_What is needed_:
From the first line of the data through the line containing "(288, 270) = (448, 276): white domino -> none", transcribe each line exactly. Pictures do not belong in the copy.

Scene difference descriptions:
++++
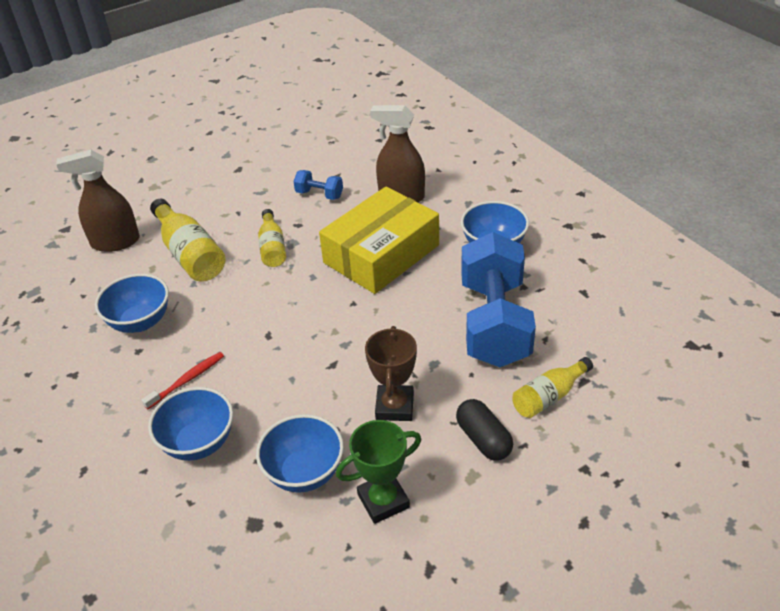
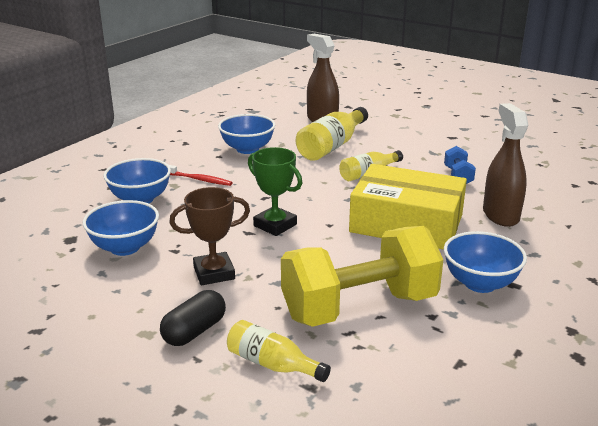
camera: 65 degrees right, 15 degrees down
(383, 501) = (105, 291): green trophy -> green trophy (275, 225)
(494, 323) = (359, 307): blue dumbbell -> yellow dumbbell

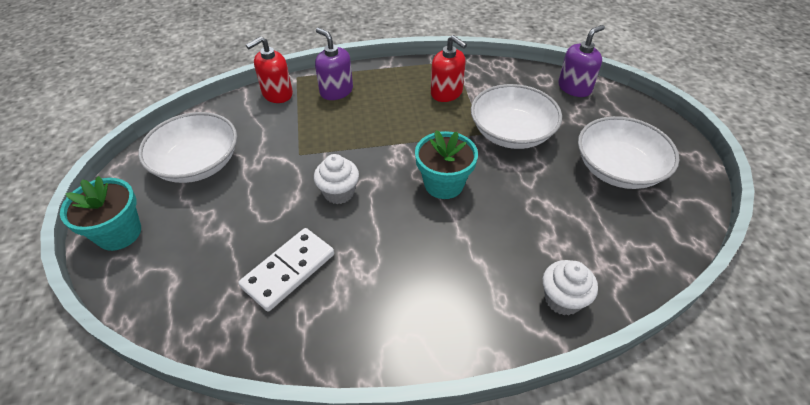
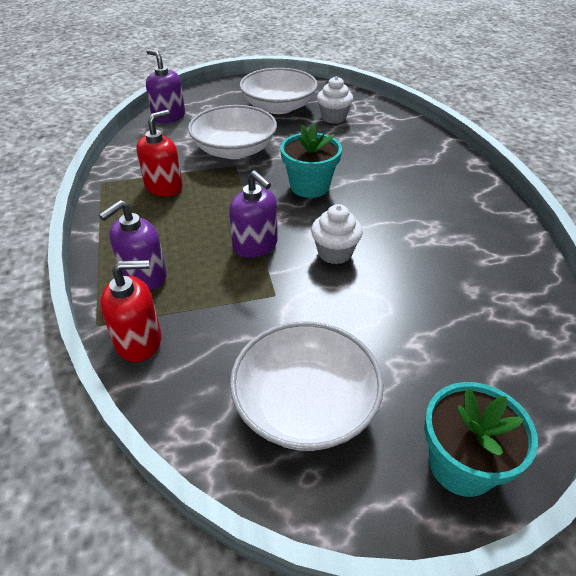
camera: 95 degrees left, 5 degrees down
(277, 94) = (139, 341): red soap dispenser -> red soap dispenser turned 60 degrees counterclockwise
(288, 270) = (448, 276): white domino -> none
(359, 145) = (255, 245): none -> purple soap dispenser
(562, 299) = (413, 136): white cupcake -> white cupcake (333, 117)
++++
_Solved exercise_:
camera: 65 degrees right, 15 degrees down
(383, 501) = (105, 291): green trophy -> green trophy (275, 225)
(494, 323) = (359, 307): blue dumbbell -> yellow dumbbell

camera: 95 degrees left, 5 degrees down
(277, 94) = (139, 341): red soap dispenser -> red soap dispenser turned 60 degrees counterclockwise
(288, 270) = (448, 276): white domino -> none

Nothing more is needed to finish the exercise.